(Before-and-after object lists)

== == ==

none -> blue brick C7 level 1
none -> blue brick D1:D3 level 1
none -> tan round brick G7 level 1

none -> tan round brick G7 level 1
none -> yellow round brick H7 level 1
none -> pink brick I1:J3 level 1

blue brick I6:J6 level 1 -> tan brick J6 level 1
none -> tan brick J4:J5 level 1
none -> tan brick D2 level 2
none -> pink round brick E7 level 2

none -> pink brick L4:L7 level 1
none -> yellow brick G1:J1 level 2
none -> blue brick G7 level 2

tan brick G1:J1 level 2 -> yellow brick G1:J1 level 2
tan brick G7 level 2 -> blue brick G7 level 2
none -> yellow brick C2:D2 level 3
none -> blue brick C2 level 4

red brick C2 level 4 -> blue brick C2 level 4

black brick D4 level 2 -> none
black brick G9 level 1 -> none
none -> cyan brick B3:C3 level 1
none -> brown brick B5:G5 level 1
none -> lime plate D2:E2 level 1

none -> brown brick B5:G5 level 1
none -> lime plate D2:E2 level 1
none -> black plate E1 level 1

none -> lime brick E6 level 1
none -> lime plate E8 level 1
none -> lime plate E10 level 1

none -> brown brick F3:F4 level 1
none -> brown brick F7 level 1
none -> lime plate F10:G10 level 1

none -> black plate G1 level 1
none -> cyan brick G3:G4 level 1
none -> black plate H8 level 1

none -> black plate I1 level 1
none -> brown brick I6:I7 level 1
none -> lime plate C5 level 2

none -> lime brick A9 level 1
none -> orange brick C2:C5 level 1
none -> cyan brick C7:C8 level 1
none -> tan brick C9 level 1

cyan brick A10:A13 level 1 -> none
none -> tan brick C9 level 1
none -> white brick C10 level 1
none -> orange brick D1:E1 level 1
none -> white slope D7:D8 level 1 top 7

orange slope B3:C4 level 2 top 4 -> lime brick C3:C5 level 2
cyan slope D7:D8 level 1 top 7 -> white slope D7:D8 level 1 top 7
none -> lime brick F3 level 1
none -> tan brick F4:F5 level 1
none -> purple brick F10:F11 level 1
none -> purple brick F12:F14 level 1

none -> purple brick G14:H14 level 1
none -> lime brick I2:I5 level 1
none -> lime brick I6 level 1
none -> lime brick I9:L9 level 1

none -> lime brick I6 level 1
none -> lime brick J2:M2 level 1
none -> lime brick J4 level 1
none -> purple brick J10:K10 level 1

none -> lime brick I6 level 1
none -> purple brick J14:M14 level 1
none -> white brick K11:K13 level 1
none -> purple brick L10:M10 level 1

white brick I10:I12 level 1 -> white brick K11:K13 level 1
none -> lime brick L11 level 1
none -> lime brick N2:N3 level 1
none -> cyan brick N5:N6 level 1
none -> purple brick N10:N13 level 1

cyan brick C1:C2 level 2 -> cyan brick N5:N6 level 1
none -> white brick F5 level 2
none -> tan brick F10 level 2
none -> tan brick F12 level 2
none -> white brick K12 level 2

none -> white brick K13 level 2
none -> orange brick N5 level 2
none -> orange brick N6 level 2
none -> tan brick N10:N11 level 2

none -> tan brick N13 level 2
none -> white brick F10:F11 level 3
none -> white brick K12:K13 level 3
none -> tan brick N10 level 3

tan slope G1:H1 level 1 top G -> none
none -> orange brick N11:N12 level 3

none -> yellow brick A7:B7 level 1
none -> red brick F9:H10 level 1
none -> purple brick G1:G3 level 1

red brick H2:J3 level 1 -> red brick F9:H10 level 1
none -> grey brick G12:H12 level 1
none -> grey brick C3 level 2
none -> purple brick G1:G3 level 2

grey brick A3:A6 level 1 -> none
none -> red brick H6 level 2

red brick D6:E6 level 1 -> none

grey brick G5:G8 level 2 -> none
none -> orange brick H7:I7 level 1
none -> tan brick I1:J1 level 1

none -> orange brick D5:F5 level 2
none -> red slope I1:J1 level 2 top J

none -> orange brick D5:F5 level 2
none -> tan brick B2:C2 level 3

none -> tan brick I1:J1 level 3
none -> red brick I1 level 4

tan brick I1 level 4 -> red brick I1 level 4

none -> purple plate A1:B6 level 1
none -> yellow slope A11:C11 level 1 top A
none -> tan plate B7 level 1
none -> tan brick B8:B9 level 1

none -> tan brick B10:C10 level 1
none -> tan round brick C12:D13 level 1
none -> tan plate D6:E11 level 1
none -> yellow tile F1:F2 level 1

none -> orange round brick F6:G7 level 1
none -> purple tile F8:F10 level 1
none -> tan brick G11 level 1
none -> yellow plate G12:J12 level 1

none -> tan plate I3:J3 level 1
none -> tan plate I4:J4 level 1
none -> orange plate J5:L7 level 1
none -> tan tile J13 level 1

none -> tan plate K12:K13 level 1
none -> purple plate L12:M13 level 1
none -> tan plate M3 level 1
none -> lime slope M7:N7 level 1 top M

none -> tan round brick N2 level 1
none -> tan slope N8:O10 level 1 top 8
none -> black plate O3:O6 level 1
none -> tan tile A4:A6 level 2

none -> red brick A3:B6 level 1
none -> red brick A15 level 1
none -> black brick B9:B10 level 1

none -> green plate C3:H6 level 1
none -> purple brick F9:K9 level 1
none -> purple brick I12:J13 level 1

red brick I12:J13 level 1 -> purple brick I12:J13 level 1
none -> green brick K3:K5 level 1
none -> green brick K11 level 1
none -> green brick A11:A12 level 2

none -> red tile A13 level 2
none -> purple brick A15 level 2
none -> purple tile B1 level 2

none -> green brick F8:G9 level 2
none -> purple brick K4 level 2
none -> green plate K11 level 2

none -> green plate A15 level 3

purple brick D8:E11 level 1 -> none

== == ==

**Exercise prompt:** Look above for the line holding "none -> tan tile J13 level 1". Print it and every line after it, exactly, through the line holding "none -> green brick K11 level 1".

**Solution:**
none -> tan tile J13 level 1

none -> tan plate K12:K13 level 1
none -> purple plate L12:M13 level 1
none -> tan plate M3 level 1
none -> lime slope M7:N7 level 1 top M

none -> tan round brick N2 level 1
none -> tan slope N8:O10 level 1 top 8
none -> black plate O3:O6 level 1
none -> tan tile A4:A6 level 2

none -> red brick A3:B6 level 1
none -> red brick A15 level 1
none -> black brick B9:B10 level 1

none -> green plate C3:H6 level 1
none -> purple brick F9:K9 level 1
none -> purple brick I12:J13 level 1

red brick I12:J13 level 1 -> purple brick I12:J13 level 1
none -> green brick K3:K5 level 1
none -> green brick K11 level 1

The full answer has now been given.